Of the lines below, copy those that hold the word "pentagon".

(Data shown Opens)

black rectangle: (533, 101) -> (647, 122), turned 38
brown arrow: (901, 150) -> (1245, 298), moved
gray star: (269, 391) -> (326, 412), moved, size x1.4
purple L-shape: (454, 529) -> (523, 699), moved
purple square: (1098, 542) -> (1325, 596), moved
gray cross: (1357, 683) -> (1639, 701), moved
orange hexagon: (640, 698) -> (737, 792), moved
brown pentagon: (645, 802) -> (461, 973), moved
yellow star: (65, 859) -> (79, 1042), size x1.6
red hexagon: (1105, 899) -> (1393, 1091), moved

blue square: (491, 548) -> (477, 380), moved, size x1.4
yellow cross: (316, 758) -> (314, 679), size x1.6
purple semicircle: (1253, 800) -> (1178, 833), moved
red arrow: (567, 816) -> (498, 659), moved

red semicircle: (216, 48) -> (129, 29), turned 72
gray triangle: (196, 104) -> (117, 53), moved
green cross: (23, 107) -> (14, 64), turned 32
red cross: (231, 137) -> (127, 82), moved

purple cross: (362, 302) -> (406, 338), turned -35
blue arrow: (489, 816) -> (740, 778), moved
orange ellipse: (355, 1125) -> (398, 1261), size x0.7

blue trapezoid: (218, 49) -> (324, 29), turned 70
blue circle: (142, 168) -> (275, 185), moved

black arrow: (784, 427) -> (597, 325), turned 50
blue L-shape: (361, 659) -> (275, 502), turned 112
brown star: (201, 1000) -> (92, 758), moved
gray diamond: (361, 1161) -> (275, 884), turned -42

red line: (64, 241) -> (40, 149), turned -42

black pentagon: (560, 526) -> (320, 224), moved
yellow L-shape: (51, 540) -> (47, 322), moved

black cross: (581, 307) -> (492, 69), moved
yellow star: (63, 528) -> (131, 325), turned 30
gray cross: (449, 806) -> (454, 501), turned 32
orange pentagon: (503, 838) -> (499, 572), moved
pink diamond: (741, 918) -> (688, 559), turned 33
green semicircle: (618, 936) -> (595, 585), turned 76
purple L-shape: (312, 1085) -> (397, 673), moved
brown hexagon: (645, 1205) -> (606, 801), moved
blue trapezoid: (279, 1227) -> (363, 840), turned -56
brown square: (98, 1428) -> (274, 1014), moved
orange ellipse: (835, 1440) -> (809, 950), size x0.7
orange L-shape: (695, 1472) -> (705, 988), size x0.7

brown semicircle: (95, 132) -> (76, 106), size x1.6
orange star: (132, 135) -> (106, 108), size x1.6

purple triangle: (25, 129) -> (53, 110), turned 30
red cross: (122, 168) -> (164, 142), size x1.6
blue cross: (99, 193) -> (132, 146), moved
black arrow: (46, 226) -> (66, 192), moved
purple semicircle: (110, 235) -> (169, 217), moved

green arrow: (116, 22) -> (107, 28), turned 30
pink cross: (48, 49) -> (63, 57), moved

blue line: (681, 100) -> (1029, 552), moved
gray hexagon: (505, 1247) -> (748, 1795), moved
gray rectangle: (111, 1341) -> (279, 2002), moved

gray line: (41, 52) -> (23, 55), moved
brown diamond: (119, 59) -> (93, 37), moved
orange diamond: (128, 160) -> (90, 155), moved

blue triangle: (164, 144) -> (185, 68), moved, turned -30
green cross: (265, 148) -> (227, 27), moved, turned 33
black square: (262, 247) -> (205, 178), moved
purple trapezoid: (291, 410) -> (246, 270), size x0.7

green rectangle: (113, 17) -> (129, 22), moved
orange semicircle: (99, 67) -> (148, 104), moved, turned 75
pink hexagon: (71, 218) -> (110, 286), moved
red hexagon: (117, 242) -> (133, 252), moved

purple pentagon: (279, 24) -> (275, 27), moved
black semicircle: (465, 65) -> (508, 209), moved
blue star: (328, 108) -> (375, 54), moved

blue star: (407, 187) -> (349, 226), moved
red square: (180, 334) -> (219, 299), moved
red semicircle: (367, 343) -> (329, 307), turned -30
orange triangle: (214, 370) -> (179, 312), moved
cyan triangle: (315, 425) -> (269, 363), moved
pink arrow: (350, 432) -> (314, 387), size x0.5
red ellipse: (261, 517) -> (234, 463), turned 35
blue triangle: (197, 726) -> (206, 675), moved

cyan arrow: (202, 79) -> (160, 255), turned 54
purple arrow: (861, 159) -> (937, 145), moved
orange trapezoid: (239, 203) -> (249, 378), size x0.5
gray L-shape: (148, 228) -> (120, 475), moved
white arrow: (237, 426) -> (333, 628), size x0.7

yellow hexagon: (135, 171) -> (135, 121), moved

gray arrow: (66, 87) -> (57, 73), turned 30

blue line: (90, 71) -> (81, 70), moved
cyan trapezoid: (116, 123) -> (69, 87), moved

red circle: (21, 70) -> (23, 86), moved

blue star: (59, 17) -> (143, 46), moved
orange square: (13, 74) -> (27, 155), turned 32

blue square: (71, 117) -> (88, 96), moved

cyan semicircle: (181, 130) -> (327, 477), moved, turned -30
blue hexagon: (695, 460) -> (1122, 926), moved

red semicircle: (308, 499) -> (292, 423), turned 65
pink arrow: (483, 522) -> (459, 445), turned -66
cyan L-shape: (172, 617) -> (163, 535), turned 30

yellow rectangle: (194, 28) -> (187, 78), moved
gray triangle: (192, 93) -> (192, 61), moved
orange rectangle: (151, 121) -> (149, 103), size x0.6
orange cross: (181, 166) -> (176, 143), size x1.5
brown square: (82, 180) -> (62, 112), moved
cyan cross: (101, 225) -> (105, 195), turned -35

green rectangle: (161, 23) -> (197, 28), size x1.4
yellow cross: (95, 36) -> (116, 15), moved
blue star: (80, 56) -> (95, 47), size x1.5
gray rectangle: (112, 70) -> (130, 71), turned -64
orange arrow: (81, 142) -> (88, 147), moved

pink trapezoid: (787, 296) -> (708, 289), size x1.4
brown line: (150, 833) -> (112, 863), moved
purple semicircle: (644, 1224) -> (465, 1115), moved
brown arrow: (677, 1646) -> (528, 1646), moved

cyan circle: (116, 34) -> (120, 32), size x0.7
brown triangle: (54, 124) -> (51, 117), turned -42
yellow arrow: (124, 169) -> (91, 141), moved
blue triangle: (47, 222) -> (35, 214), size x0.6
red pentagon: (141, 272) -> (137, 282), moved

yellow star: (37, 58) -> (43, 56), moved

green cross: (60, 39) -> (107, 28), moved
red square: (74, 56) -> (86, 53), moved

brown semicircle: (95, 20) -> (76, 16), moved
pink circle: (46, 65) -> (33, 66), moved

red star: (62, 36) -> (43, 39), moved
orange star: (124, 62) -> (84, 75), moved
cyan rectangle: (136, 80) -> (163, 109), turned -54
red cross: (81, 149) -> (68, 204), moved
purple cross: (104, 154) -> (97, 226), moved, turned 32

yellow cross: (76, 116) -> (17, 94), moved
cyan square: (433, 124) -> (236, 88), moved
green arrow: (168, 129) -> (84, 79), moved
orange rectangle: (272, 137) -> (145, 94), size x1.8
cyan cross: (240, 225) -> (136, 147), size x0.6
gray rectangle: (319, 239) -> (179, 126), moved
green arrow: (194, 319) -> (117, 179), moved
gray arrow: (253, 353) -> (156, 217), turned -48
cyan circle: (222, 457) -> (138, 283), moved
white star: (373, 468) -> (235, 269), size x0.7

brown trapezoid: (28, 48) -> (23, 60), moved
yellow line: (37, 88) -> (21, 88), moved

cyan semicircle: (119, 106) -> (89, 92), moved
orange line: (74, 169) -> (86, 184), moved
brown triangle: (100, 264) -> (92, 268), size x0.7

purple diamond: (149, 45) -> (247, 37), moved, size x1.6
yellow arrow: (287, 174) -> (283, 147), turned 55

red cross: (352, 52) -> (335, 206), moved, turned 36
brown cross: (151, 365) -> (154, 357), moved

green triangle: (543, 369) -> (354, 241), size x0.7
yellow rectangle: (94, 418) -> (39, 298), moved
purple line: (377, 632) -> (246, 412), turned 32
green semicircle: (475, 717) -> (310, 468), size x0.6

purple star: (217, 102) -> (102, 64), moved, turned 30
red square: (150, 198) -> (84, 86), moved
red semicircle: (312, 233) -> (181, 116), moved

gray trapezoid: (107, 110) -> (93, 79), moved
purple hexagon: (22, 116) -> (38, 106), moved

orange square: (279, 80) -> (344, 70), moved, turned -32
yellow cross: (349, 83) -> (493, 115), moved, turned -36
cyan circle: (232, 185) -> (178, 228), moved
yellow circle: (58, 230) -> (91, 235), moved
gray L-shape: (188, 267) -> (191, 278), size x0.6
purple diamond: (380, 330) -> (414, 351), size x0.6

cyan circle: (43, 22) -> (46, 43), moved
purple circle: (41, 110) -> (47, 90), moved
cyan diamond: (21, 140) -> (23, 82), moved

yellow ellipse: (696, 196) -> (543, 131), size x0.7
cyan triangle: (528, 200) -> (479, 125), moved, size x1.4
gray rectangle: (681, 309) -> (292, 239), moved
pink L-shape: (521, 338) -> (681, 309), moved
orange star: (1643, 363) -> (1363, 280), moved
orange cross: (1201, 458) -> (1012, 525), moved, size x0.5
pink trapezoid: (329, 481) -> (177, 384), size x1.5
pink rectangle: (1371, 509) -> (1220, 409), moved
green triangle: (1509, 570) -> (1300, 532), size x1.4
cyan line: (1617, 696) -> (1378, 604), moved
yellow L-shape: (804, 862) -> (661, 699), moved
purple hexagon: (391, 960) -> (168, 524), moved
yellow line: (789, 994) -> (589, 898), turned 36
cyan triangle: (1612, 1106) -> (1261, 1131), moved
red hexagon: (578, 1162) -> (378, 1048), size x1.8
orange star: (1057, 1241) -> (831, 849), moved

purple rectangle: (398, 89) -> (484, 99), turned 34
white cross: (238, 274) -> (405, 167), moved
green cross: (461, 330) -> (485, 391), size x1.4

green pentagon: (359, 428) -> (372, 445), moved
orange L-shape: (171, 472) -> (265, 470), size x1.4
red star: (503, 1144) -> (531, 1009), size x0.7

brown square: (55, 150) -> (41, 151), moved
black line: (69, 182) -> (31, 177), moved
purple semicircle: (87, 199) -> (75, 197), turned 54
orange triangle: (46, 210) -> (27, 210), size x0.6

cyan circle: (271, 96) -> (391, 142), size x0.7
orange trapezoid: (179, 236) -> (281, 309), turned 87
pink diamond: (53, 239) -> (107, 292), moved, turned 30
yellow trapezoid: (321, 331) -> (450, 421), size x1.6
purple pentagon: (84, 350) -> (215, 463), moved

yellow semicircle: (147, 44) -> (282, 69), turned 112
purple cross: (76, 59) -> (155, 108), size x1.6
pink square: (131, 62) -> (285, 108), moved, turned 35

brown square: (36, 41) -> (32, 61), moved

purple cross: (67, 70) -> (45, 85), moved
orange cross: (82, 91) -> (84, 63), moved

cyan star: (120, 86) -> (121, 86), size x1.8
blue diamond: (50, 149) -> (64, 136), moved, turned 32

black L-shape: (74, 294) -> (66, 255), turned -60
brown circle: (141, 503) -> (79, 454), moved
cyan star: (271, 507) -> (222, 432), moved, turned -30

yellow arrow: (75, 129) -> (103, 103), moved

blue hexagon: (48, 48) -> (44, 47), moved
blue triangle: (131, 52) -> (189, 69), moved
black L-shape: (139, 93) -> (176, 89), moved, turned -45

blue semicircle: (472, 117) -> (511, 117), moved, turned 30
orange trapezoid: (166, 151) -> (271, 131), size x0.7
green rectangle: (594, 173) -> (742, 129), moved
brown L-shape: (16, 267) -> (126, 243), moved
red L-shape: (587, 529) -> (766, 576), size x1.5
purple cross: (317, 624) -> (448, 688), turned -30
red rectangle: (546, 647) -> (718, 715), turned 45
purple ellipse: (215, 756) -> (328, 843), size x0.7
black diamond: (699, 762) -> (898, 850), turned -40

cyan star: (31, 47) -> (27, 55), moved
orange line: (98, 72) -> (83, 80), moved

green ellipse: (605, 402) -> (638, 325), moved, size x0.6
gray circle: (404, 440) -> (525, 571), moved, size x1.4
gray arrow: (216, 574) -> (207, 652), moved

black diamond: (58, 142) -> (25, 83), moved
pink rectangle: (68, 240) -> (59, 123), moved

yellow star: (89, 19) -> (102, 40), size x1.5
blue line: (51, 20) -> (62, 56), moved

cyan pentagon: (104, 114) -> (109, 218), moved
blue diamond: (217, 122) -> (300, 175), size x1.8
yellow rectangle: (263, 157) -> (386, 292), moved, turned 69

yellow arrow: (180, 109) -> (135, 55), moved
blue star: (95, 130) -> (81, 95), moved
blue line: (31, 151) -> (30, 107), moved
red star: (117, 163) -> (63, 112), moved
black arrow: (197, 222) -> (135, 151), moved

(Data shown Closes)

- **Output for this task**:
brown pentagon: (645, 802) -> (461, 973), moved
black pentagon: (560, 526) -> (320, 224), moved
orange pentagon: (503, 838) -> (499, 572), moved
purple pentagon: (279, 24) -> (275, 27), moved
red pentagon: (141, 272) -> (137, 282), moved
green pentagon: (359, 428) -> (372, 445), moved
purple pentagon: (84, 350) -> (215, 463), moved
cyan pentagon: (104, 114) -> (109, 218), moved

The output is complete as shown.